Task directions >> Copy the first line of the entries below and every line after it through the line containing "camera: 25 degrees right, 10 degrees down". Do not include pictures.

Stored items:
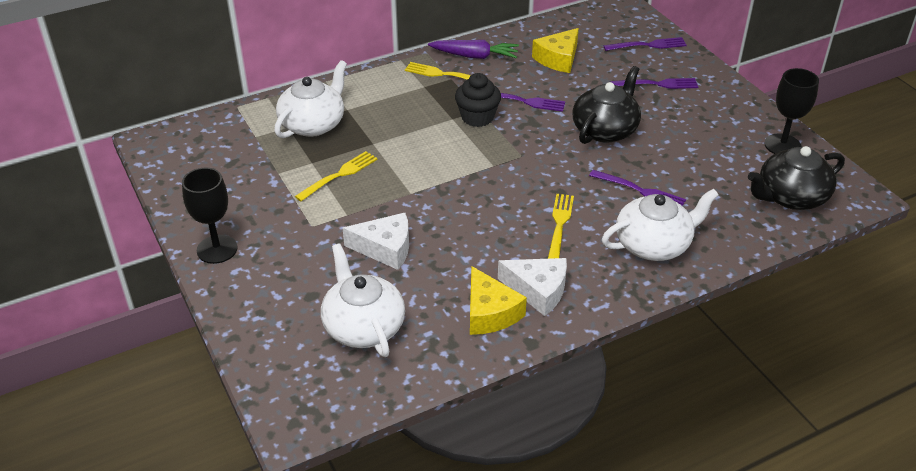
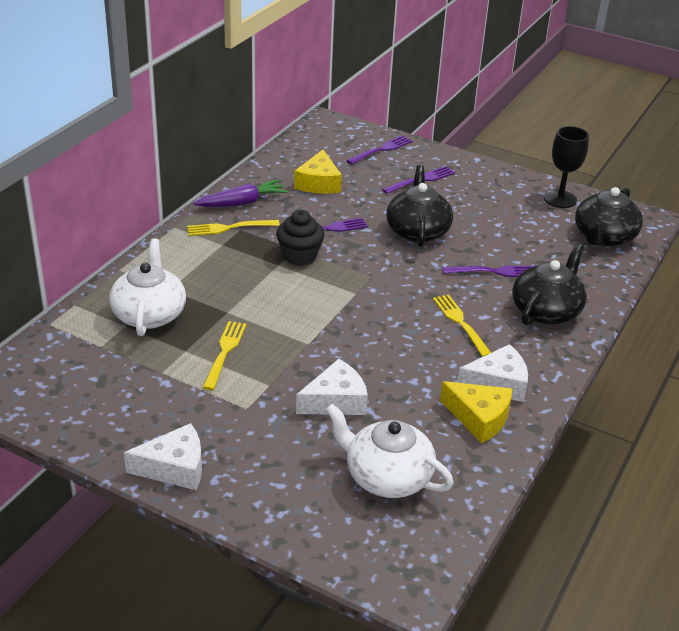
camera: 35 degrees left, 5 degrees down
black goblet [182,168,238,264] -> white cheese [124,423,202,490]
white teapot [602,189,719,261] -> black teapot [512,244,587,325]

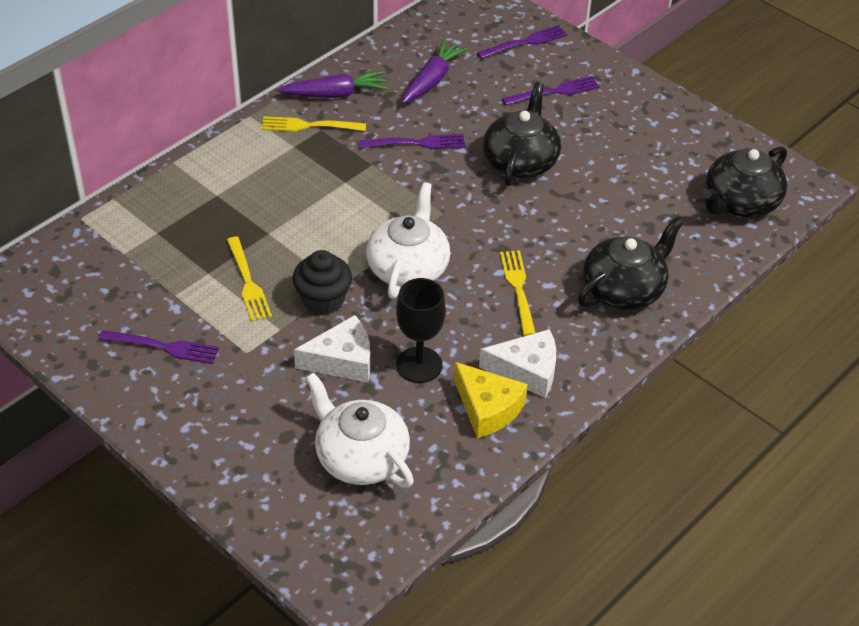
camera: 15 degrees right, 10 degrees up
white teapot [109,238,186,336] -> white teapot moved to [366,182,450,299]
white cheese [124,423,202,490] -> none
yellow fork [203,321,246,390] -> yellow fork turned 135 degrees clockwise [227,237,272,322]
black cupcake [276,210,325,266] -> black cupcake moved to [293,250,352,315]
yellow cheese [294,150,342,194] -> purple carrot [402,39,468,104]
purple fork [443,266,534,277] -> purple fork moved to [98,330,219,364]
black goblet [544,126,589,208] -> black goblet moved to [396,278,446,383]

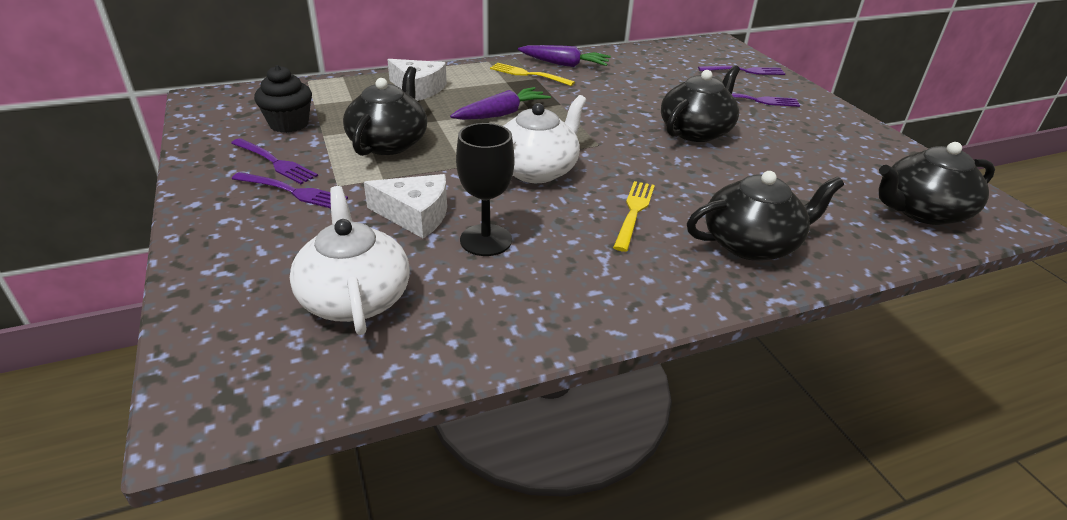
camera: 25 degrees right, 10 degrees down
yellow fork [227,237,272,322] -> black teapot [343,66,427,156]
black cupcake [293,250,352,315] -> black cupcake moved to [254,65,312,133]
purple fork [360,134,465,149] -> purple fork moved to [232,172,348,208]
purple carrot [402,39,468,104] -> purple carrot moved to [450,87,551,120]
yellow cheese [454,362,528,438] -> none
white cheese [479,329,556,398] -> white cheese moved to [387,59,447,101]

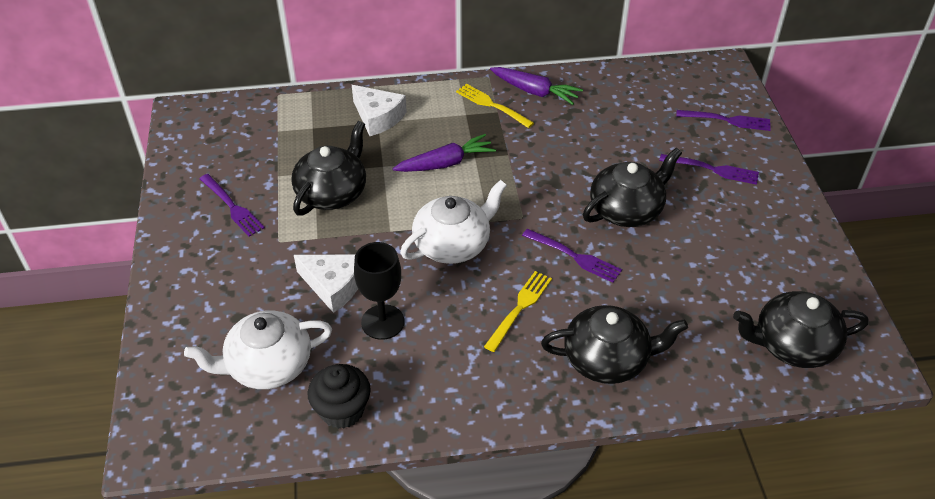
camera: 15 degrees right, 10 degrees up
purple fork [232,172,348,208] -> purple fork moved to [522,229,622,283]
black cupcake [254,65,312,133] -> black cupcake moved to [308,364,371,429]
white teapot [290,186,410,335] -> white teapot turned 105 degrees counterclockwise [184,310,332,389]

Answer space >>
camera: 35 degrees left, 5 degrees down
black goblet [182,168,238,264] -> white cheese [124,423,202,490]
white teapot [602,189,719,261] -> black teapot [512,244,587,325]

camera: 15 degrees right, 10 degrees up
white teapot [109,238,186,336] -> white teapot moved to [366,182,450,299]
white cheese [124,423,202,490] -> none
yellow fork [203,321,246,390] -> yellow fork turned 135 degrees clockwise [227,237,272,322]
black cupcake [276,210,325,266] -> black cupcake moved to [293,250,352,315]
yellow cheese [294,150,342,194] -> purple carrot [402,39,468,104]
purple fork [443,266,534,277] -> purple fork moved to [98,330,219,364]
black goblet [544,126,589,208] -> black goblet moved to [396,278,446,383]

camera: 25 degrees right, 10 degrees down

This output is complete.